* DATA BLOCK *
# # #

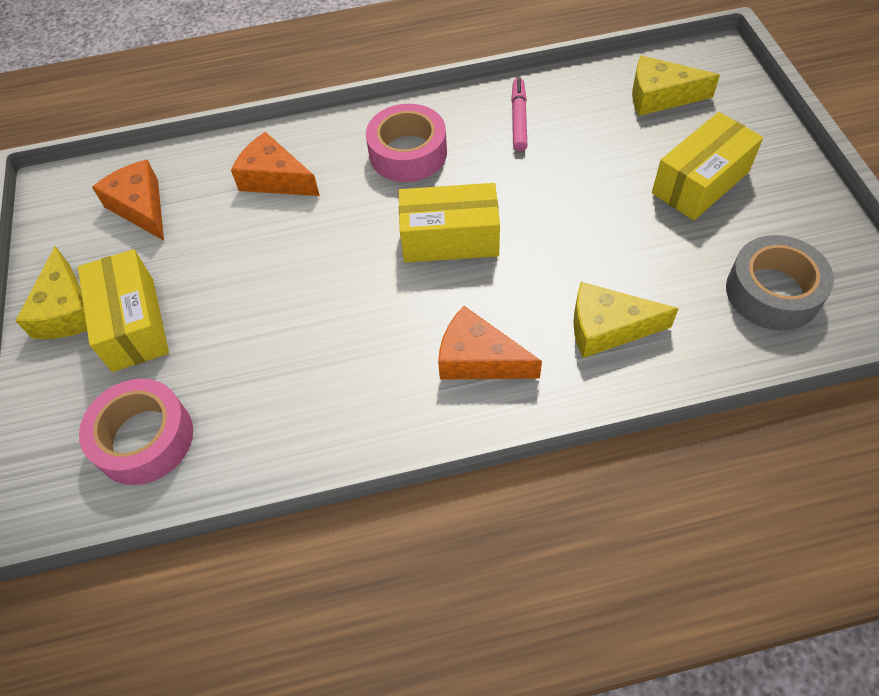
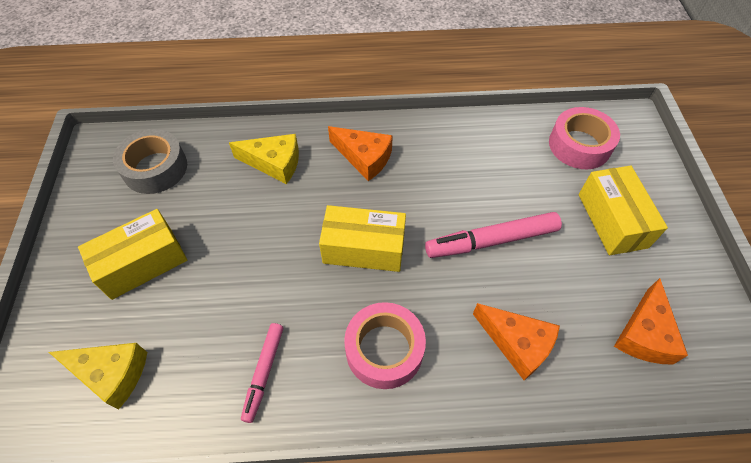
camera: 175 degrees left, 0 degrees up
yellow cheese [15,246,87,339] -> none
orange cheese [92,160,164,241] -> orange cheese turned 45 degrees clockwise [614,278,688,365]
none -> pink marker [425,212,562,258]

# # #

* WHAT YOU WILL DO *
The assignment is to restate, word for word, each line from the one containing "yellow cheese [15,246,87,339] -> none" through the final line of the material above.

* RESPONSE *
yellow cheese [15,246,87,339] -> none
orange cheese [92,160,164,241] -> orange cheese turned 45 degrees clockwise [614,278,688,365]
none -> pink marker [425,212,562,258]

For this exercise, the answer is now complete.